Work item
I'd like every line in the following listing that holds "pink" copied.

Input material
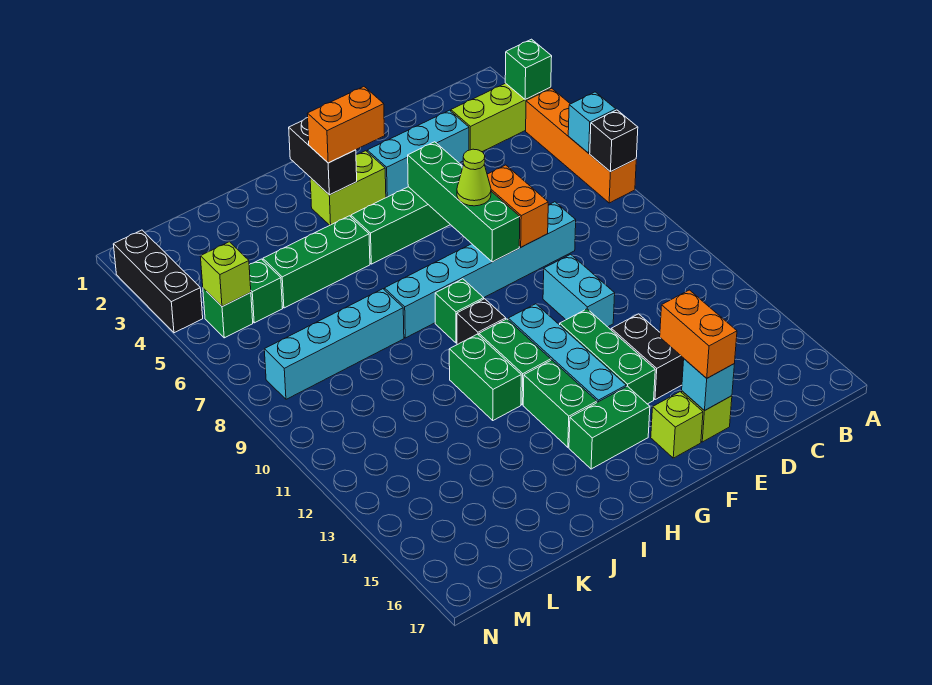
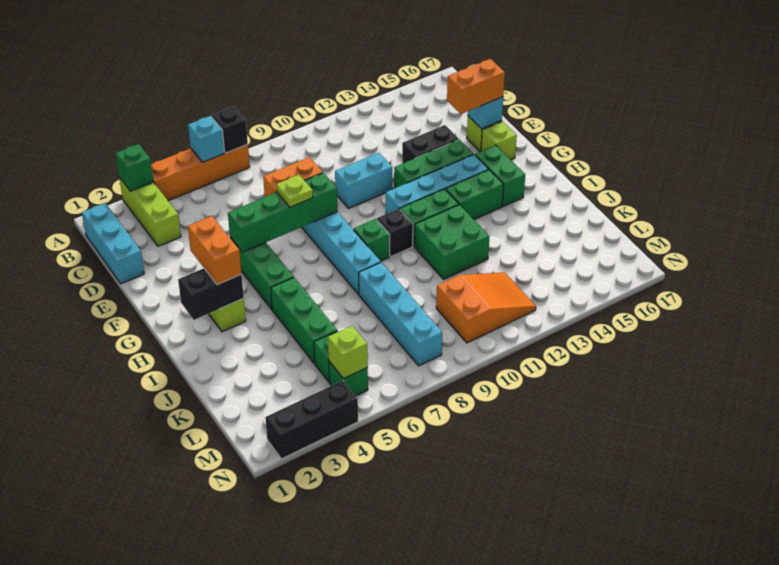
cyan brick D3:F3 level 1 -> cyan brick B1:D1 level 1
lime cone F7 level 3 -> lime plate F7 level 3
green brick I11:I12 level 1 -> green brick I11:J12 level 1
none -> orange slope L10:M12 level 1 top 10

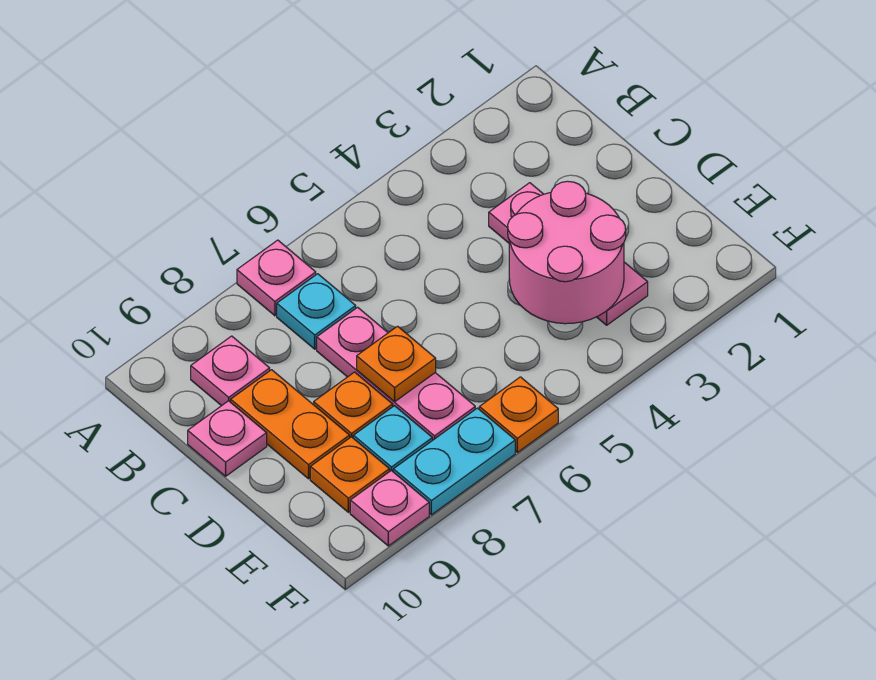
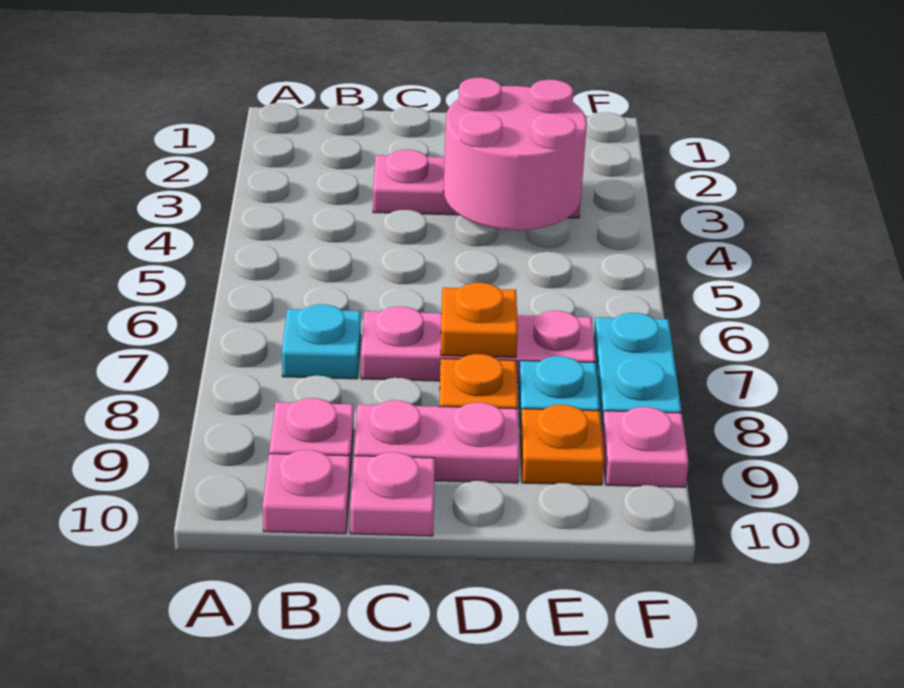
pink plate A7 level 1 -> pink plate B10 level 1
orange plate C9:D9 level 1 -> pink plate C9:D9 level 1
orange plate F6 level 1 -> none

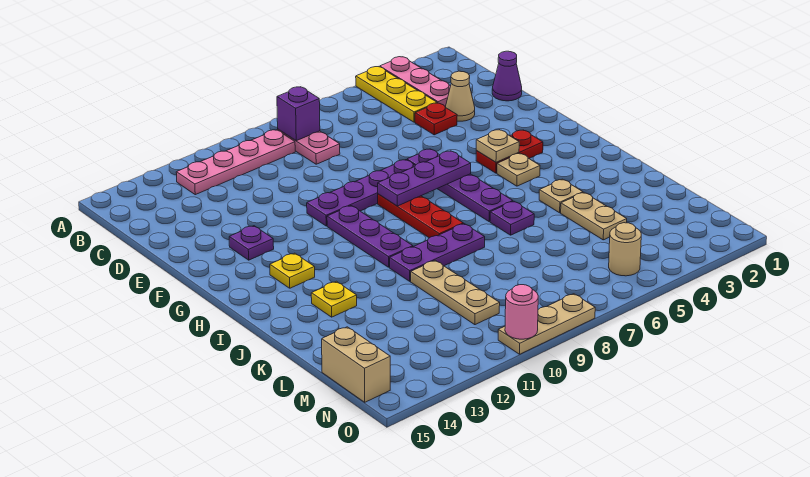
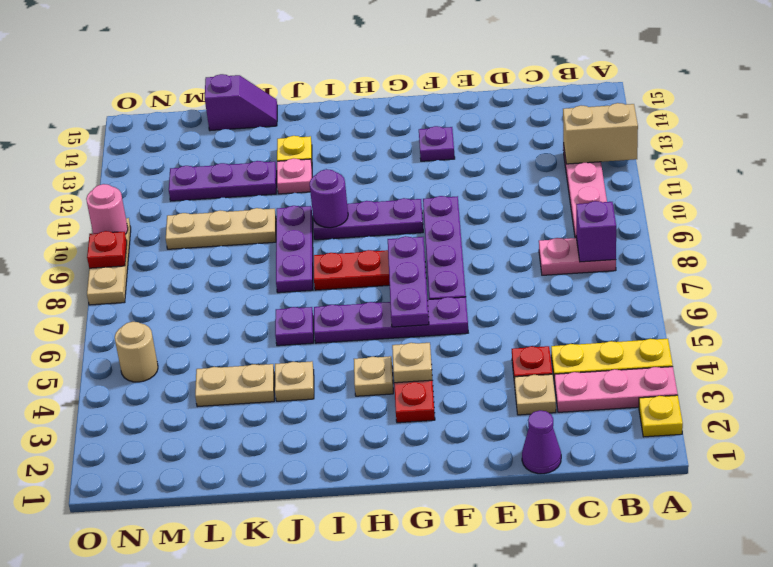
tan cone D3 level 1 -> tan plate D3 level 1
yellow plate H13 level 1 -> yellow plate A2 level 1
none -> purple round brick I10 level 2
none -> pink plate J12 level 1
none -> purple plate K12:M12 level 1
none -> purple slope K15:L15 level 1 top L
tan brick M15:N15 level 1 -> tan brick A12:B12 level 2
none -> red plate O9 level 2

Completed task
pink plate A7 level 1 -> pink plate B10 level 1
orange plate C9:D9 level 1 -> pink plate C9:D9 level 1
none -> pink plate J12 level 1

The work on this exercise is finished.